Render the material as a numbered list, starting at its first line and ending with the line that contains "60: (176, 379)", both included. Leave out blank lines and any lines after that one.

==== Data shown

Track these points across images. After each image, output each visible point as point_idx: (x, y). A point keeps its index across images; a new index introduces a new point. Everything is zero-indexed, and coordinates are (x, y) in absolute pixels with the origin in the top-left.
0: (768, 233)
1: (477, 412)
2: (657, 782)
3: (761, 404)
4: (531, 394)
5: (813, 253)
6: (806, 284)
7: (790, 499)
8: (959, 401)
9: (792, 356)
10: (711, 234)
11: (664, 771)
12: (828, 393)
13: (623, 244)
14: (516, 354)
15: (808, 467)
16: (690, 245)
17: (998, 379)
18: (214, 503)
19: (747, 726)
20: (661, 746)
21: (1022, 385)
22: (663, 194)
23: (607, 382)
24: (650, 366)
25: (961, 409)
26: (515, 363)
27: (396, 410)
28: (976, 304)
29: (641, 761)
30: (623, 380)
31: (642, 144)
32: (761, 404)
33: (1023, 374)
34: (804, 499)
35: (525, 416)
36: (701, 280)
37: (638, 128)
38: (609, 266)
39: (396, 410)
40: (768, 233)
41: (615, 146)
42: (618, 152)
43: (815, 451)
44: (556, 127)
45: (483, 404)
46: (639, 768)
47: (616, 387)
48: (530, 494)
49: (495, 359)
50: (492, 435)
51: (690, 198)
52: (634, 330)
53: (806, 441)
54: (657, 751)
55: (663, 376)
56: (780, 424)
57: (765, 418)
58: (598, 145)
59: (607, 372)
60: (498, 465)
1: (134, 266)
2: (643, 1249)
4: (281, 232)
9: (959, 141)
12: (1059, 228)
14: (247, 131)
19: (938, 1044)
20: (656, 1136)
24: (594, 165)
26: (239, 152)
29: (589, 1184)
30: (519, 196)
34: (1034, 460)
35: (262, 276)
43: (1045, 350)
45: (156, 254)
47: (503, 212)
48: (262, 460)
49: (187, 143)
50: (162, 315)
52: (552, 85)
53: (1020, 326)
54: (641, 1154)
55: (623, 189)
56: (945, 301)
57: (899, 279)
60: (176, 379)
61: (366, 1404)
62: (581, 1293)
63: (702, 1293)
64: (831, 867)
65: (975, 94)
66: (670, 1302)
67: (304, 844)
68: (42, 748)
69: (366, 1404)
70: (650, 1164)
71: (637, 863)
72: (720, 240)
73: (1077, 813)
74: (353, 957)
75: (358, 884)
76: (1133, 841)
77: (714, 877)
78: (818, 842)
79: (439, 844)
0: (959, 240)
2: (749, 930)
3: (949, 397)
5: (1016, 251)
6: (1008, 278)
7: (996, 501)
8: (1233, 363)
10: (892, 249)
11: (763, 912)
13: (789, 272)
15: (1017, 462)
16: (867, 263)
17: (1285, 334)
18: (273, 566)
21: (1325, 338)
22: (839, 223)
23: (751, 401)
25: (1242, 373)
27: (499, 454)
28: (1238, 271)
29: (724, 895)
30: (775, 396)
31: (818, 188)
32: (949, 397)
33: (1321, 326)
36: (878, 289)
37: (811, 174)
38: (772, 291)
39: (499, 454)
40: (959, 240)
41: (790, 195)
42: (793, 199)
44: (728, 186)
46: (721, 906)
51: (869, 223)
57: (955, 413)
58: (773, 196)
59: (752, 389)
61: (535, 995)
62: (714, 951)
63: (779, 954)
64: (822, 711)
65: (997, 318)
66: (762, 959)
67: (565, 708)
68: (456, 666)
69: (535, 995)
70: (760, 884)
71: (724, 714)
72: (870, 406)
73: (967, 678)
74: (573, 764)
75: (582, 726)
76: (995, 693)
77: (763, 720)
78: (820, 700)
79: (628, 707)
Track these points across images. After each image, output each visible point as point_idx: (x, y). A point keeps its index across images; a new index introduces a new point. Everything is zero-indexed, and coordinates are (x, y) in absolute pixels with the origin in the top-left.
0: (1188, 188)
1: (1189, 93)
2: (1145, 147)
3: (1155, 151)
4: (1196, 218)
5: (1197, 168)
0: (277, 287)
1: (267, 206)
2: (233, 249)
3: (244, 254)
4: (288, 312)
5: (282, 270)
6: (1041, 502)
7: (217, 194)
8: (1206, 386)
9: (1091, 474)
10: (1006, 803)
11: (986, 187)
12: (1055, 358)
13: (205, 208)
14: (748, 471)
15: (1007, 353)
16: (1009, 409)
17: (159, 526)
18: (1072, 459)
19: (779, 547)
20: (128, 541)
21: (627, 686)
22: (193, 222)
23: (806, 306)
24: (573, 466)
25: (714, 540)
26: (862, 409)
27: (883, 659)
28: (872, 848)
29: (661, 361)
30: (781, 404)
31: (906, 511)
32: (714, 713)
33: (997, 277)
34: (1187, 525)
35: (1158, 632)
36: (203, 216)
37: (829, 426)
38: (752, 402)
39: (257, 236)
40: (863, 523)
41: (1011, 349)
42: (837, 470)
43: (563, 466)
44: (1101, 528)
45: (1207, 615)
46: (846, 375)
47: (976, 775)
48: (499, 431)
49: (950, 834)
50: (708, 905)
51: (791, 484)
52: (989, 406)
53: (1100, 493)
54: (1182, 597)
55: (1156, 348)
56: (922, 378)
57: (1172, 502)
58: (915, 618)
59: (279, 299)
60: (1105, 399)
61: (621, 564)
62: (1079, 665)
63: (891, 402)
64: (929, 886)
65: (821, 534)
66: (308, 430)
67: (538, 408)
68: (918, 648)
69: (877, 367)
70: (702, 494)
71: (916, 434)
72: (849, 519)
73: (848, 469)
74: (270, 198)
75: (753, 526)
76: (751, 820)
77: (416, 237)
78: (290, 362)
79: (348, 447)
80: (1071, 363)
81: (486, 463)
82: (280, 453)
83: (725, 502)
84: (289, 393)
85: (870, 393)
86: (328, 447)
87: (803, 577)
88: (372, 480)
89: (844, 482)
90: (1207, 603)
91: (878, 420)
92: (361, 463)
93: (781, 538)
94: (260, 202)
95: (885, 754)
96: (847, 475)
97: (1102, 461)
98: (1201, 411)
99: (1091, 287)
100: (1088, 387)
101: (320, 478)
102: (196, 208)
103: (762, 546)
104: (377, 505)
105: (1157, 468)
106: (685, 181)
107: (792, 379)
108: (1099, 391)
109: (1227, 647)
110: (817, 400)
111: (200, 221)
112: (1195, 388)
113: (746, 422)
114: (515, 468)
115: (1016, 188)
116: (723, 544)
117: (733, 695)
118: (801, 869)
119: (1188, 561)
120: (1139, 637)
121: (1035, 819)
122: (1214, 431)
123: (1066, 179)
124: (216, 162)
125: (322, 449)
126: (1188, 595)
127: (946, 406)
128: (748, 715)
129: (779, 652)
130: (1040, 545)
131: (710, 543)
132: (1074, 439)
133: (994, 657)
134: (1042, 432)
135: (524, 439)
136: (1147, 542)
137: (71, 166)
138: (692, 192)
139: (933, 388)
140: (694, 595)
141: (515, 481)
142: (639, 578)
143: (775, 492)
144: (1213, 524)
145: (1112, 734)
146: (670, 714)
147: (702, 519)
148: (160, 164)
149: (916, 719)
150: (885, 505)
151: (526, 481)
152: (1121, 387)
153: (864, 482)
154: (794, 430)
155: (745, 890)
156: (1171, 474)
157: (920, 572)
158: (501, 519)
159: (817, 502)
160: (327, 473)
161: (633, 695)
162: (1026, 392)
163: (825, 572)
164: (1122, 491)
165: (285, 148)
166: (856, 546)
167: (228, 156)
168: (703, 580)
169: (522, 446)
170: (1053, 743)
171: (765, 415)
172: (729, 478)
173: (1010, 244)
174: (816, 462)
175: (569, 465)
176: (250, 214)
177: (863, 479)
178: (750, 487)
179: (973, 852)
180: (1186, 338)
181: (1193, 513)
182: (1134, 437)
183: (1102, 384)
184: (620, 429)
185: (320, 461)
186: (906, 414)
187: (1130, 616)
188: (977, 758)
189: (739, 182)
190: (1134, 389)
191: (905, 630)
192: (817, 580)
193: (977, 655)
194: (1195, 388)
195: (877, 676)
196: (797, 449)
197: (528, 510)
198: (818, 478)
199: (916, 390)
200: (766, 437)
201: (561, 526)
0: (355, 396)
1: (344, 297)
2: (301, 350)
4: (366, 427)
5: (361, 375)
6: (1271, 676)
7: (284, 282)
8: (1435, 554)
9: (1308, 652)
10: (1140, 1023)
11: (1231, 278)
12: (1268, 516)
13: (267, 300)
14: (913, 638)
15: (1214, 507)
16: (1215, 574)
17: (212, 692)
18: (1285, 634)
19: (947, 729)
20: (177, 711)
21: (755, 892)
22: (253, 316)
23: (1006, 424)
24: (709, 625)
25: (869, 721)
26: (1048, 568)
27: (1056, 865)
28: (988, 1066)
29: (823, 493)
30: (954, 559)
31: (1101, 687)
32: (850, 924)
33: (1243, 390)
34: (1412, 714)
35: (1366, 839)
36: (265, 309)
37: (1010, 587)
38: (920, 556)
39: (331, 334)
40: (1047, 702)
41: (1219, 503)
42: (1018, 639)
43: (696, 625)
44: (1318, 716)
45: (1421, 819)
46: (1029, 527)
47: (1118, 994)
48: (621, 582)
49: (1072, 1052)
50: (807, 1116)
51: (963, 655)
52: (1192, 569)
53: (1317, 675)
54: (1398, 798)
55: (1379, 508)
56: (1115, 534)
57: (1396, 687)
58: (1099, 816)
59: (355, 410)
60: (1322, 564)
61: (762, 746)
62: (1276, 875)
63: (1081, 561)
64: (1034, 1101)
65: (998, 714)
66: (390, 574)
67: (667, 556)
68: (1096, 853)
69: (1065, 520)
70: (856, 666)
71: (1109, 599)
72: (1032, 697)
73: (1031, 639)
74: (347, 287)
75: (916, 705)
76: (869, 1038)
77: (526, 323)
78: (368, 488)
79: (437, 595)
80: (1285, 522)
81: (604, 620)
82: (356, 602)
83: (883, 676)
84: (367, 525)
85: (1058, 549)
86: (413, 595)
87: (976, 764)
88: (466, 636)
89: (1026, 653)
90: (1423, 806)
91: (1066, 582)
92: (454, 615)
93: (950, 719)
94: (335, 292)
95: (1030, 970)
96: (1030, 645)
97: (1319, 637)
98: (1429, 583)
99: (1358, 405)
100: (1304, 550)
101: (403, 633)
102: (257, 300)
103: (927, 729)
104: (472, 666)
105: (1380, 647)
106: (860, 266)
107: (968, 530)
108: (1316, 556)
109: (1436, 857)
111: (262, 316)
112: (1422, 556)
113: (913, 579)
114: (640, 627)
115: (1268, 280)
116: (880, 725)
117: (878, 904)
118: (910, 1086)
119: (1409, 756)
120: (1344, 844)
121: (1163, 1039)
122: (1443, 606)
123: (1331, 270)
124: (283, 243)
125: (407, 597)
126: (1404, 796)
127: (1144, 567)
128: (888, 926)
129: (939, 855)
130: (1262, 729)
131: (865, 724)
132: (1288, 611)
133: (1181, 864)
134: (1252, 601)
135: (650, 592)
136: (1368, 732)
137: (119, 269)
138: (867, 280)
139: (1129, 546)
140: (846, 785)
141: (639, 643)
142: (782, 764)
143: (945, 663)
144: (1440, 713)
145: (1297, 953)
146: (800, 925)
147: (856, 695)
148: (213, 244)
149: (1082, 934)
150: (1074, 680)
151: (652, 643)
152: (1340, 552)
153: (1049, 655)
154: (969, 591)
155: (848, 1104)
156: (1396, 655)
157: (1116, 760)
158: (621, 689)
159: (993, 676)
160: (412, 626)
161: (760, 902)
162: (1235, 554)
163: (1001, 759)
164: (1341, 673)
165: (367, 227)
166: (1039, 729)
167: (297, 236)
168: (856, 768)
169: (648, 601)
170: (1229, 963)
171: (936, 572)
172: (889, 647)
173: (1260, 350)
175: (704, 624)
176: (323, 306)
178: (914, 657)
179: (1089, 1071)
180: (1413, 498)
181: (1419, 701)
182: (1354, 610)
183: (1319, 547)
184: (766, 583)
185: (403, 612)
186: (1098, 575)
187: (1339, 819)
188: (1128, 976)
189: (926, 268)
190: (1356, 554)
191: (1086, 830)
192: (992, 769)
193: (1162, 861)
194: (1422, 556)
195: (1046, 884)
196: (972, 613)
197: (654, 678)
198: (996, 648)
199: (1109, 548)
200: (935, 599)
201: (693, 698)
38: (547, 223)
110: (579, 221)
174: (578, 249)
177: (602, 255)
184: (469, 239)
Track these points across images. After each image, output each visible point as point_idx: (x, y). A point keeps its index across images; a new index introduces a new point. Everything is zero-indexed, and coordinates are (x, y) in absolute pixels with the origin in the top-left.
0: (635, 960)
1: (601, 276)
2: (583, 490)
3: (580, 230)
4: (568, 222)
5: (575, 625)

========

Expected answer:
1. Track these points across images. After each image, output each visible point as point_idx: (x, y). A point keeps its index across images; a new index introduces a new point. Everything is zero-indexed, and coordinates are (x, y) in absolute pixels with the origin in the top-left.
2. 0: (768, 233)
3. 1: (477, 412)
4. 2: (657, 782)
5. 3: (761, 404)
6. 4: (531, 394)
7. 5: (813, 253)
8. 6: (806, 284)
9. 7: (790, 499)
10. 8: (959, 401)
11. 9: (792, 356)
12. 10: (711, 234)
13. 11: (664, 771)
14. 12: (828, 393)
15. 13: (623, 244)
16. 14: (516, 354)
17. 15: (808, 467)
18. 16: (690, 245)
19. 17: (998, 379)
20. 18: (214, 503)
21. 19: (747, 726)
22. 20: (661, 746)
23. 21: (1022, 385)
24. 22: (663, 194)
25. 23: (607, 382)
26. 24: (650, 366)
27. 25: (961, 409)
28. 26: (515, 363)
29. 27: (396, 410)
30. 28: (976, 304)
31. 29: (641, 761)
32. 30: (623, 380)
33. 31: (642, 144)
34. 32: (761, 404)
35. 33: (1023, 374)
36. 34: (804, 499)
37. 35: (525, 416)
38. 36: (701, 280)
39. 37: (638, 128)
40. 38: (609, 266)
41. 39: (396, 410)
42. 40: (768, 233)
43. 41: (615, 146)
44. 42: (618, 152)
45. 43: (815, 451)
46. 44: (556, 127)
47. 45: (483, 404)
48. 46: (639, 768)
49. 47: (616, 387)
50. 48: (530, 494)
51. 49: (495, 359)
52. 50: (492, 435)
53. 51: (690, 198)
54. 52: (634, 330)
55. 53: (806, 441)
56. 54: (657, 751)
57. 55: (663, 376)
58. 56: (780, 424)
59. 57: (765, 418)
60. 58: (598, 145)
61. 59: (607, 372)
62. 60: (498, 465)
63. 1: (134, 266)
64. 2: (643, 1249)
65. 4: (281, 232)
66. 9: (959, 141)
67. 12: (1059, 228)
68. 14: (247, 131)
69. 19: (938, 1044)
70. 20: (656, 1136)
71. 24: (594, 165)
72. 26: (239, 152)
73. 29: (589, 1184)
74. 30: (519, 196)
75. 34: (1034, 460)
76. 35: (262, 276)
77. 43: (1045, 350)
78. 45: (156, 254)
79. 47: (503, 212)
80. 48: (262, 460)
81. 49: (187, 143)
82. 50: (162, 315)
83. 52: (552, 85)
84. 53: (1020, 326)
85. 54: (641, 1154)
86. 55: (623, 189)
87. 56: (945, 301)
88. 57: (899, 279)
89. 60: (176, 379)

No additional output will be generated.